Instructions to follow – Report every line of the material that contains the string "text", treating uppercase and lowercase as different.

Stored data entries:

■ ■ ■ ■ ■ ■ ■

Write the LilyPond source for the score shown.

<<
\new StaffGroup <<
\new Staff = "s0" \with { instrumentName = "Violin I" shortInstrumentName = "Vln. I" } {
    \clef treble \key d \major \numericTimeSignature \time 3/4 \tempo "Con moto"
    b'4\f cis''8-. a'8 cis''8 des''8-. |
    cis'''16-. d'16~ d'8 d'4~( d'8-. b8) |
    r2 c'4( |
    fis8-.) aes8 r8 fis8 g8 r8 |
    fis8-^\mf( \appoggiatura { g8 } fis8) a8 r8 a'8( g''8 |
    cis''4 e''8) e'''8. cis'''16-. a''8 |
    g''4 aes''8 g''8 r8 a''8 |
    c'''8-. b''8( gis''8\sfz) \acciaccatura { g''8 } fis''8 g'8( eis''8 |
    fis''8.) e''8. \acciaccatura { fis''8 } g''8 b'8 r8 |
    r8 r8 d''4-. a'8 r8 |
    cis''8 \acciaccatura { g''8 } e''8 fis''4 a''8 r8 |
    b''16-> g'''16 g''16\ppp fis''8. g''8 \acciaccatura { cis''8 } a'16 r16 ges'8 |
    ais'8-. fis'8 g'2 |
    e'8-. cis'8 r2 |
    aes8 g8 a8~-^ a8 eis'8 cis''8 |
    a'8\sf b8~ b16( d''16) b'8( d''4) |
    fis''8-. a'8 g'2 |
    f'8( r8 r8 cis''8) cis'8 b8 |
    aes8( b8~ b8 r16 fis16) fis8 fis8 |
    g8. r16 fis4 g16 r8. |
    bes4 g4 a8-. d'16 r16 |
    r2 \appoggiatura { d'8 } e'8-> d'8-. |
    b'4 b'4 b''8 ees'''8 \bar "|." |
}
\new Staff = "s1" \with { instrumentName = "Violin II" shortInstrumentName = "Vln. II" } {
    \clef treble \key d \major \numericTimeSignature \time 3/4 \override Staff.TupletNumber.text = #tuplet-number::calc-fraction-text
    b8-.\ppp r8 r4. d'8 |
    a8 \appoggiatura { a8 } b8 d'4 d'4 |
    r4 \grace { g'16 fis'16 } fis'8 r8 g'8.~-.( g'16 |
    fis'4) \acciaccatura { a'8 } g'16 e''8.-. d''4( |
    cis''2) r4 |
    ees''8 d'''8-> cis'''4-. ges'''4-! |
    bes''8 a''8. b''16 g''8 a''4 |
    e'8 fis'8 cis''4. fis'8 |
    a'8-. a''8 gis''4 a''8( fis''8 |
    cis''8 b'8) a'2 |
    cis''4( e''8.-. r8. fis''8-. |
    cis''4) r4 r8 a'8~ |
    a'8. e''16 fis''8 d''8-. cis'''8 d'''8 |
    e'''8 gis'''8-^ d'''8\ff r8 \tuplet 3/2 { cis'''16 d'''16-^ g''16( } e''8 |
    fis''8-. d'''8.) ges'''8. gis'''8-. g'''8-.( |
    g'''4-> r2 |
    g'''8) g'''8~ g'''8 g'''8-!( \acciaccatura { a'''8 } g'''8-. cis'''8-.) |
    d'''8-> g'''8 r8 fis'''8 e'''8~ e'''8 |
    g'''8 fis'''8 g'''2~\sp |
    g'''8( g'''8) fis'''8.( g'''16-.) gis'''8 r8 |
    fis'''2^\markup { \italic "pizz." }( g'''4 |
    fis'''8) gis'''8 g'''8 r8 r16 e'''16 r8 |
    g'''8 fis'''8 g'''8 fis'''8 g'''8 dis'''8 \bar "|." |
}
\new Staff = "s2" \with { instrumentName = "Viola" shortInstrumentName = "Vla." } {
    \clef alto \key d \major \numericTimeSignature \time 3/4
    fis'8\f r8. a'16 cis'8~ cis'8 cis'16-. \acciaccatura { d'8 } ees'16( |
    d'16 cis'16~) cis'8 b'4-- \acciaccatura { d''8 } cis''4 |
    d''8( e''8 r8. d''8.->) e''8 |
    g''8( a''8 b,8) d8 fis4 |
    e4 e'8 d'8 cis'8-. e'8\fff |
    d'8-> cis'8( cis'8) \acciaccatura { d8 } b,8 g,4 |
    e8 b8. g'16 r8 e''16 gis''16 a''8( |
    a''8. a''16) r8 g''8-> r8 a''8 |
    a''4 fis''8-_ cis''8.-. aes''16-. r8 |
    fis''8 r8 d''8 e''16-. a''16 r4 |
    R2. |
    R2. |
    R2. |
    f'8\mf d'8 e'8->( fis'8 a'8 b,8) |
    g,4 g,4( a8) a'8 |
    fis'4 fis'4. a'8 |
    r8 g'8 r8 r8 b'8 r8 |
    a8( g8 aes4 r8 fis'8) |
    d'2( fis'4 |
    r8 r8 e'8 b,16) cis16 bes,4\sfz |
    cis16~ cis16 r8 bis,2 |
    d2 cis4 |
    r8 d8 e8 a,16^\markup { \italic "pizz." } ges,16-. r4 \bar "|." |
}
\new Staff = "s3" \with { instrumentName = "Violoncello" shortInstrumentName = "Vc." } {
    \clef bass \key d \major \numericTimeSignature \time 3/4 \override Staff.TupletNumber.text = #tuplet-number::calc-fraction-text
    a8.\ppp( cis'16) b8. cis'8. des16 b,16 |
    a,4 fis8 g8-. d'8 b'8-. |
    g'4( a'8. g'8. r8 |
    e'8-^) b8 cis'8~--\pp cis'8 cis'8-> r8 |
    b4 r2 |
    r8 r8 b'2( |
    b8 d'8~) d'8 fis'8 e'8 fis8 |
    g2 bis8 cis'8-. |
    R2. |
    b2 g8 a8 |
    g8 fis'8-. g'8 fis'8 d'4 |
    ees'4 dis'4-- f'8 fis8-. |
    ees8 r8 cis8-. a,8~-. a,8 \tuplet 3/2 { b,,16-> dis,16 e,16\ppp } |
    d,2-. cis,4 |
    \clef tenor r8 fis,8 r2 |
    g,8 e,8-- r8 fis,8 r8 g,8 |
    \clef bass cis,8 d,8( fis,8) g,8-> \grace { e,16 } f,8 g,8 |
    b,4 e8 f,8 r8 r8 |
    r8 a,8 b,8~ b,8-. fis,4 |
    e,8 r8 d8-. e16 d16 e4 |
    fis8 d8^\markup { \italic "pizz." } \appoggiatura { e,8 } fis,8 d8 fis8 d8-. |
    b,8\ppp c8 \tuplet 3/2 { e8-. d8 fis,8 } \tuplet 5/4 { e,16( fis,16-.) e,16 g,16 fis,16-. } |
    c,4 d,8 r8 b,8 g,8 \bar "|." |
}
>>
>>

■ ■ ■ ■ ■ ■ ■

Task output –
    \clef treble \key d \major \numericTimeSignature \time 3/4 \override Staff.TupletNumber.text = #tuplet-number::calc-fraction-text
    \clef bass \key d \major \numericTimeSignature \time 3/4 \override Staff.TupletNumber.text = #tuplet-number::calc-fraction-text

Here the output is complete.